▶ [Problem statement]: The entries below are to be written out exactly, with no images included.

▶ [Listed records]:
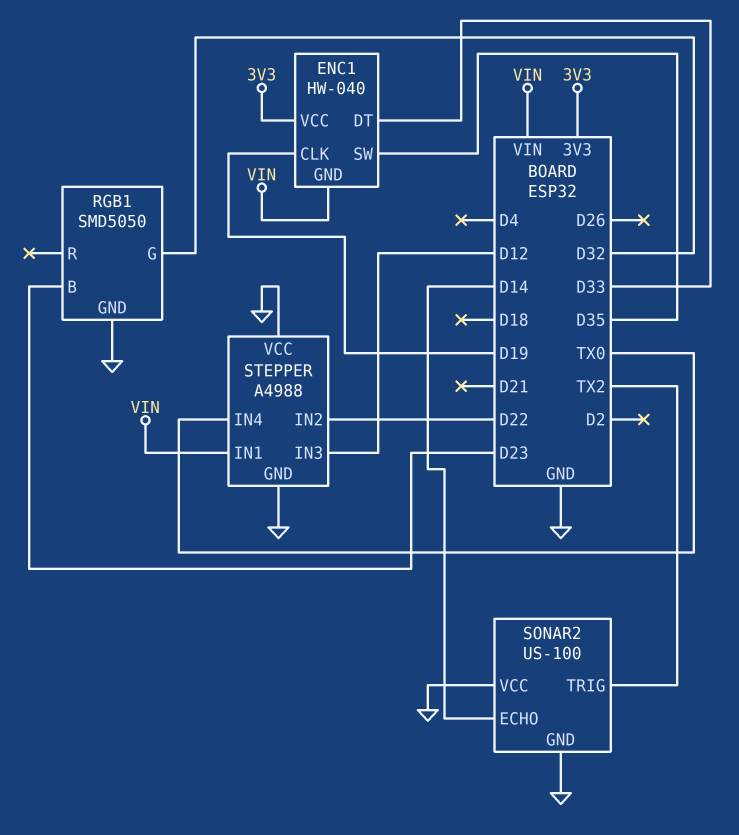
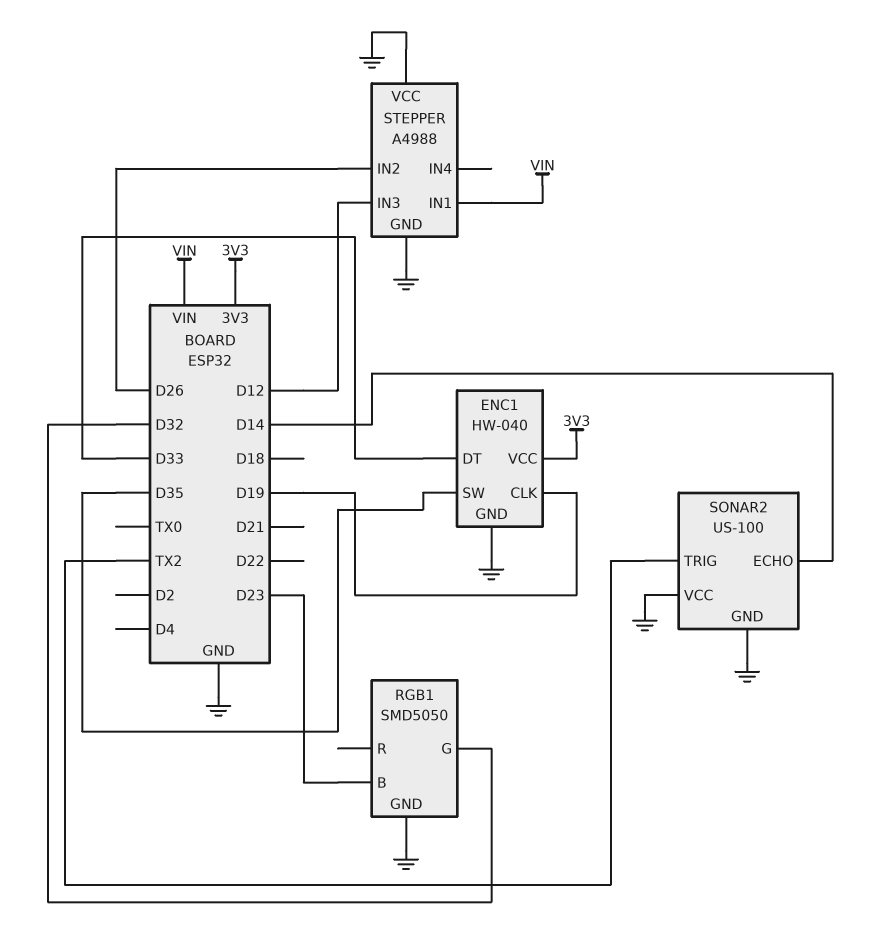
ENC1 pin GND: VIN -> GND
STEPPER pin IN2: D22 -> D26
STEPPER pin IN4: TX0 -> none

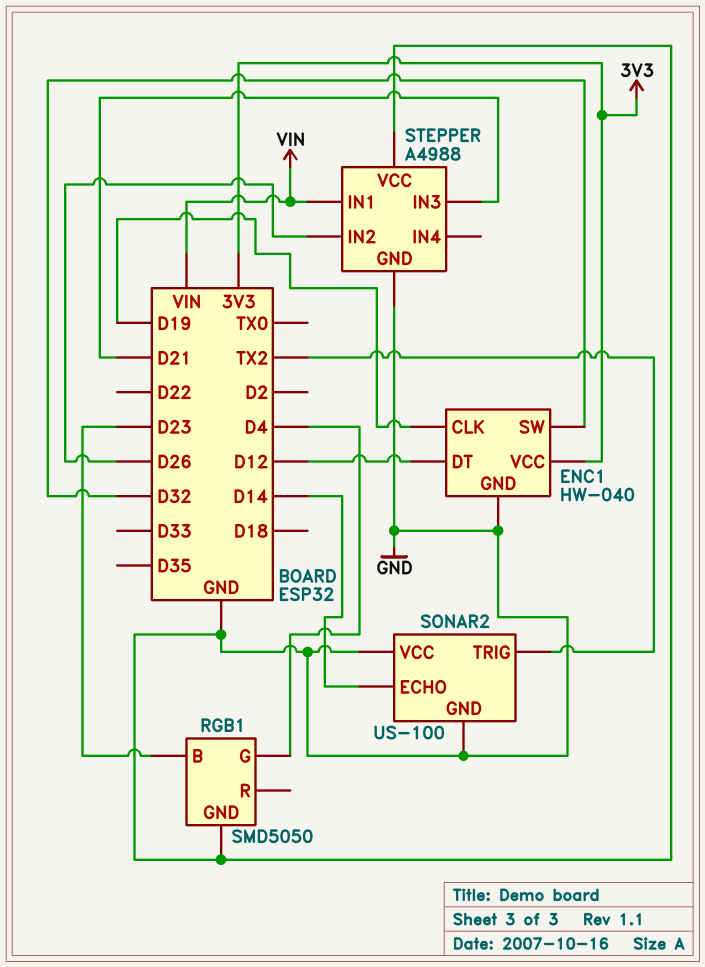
ENC1 pin DT: D33 -> D12
ENC1 pin SW: D35 -> D32
RGB1 pin G: D32 -> D4
STEPPER pin IN3: D12 -> D21

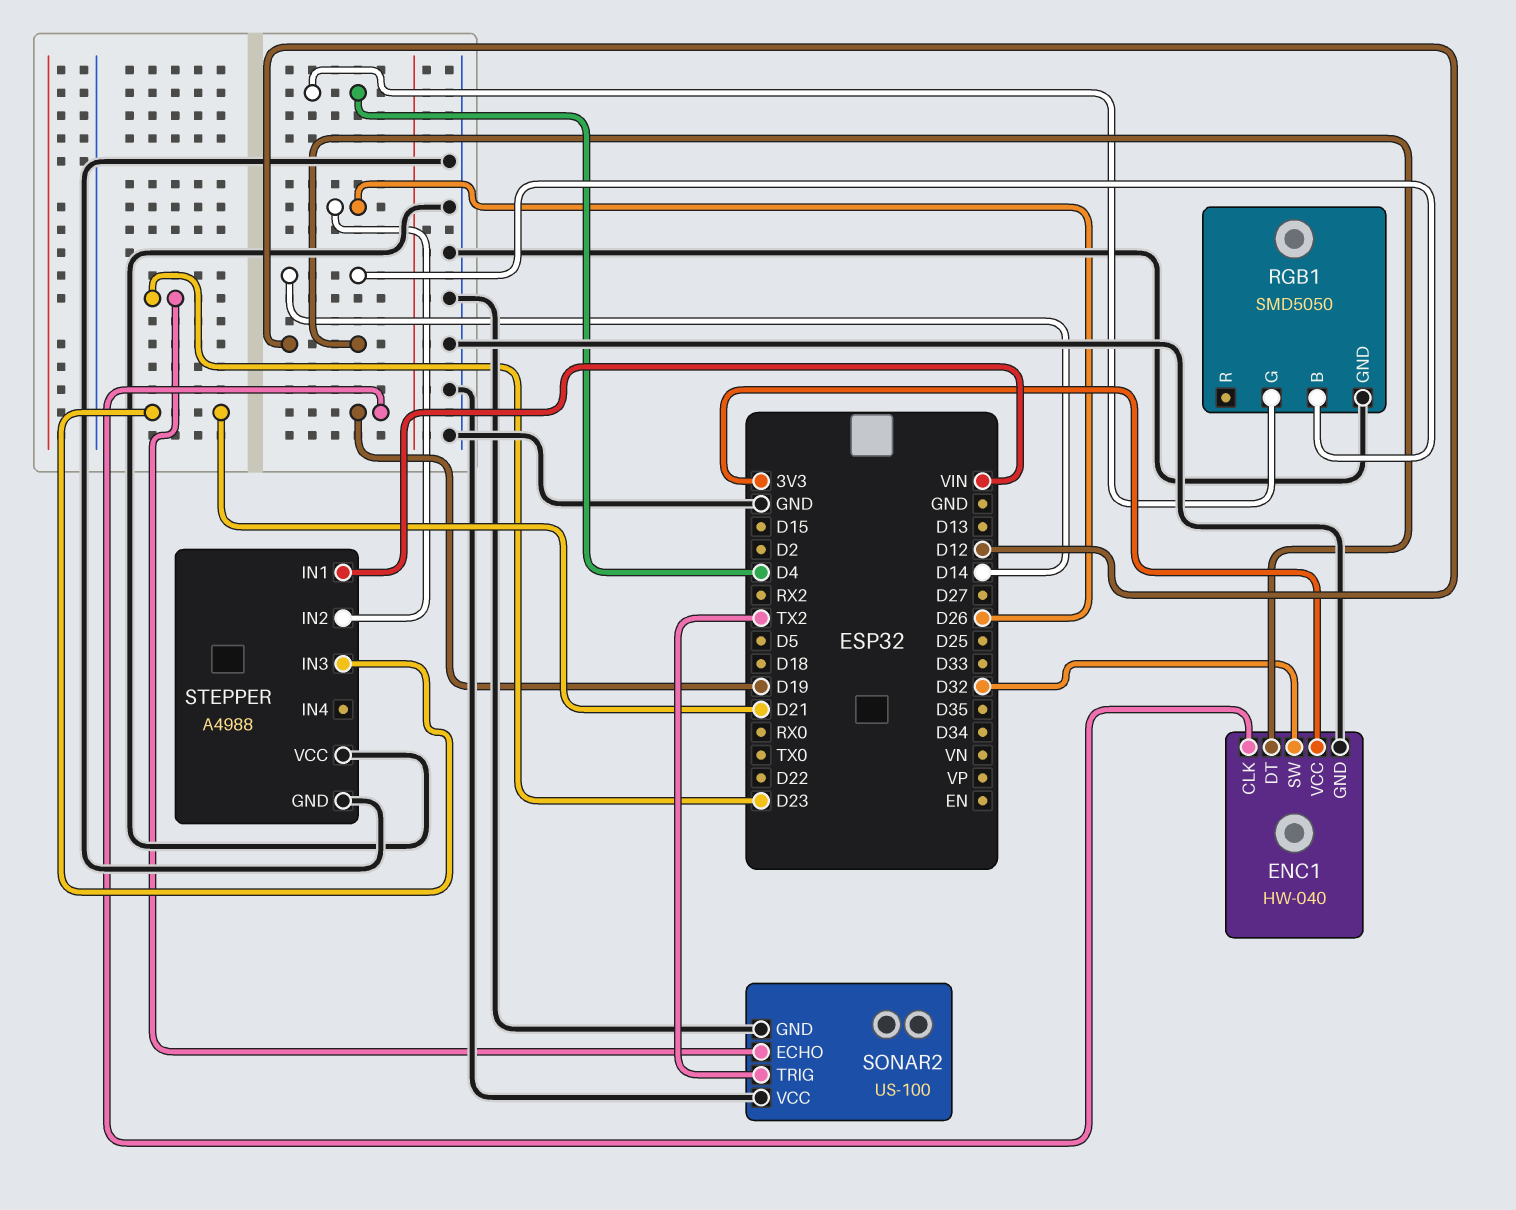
RGB1 pin B: D23 -> D14
SONAR2 pin ECHO: D14 -> D23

▶ [Expected output]:
ENC1 pin GND: VIN -> GND
STEPPER pin IN2: D22 -> D26
STEPPER pin IN4: TX0 -> none

ENC1 pin DT: D33 -> D12
ENC1 pin SW: D35 -> D32
RGB1 pin G: D32 -> D4
STEPPER pin IN3: D12 -> D21

RGB1 pin B: D23 -> D14
SONAR2 pin ECHO: D14 -> D23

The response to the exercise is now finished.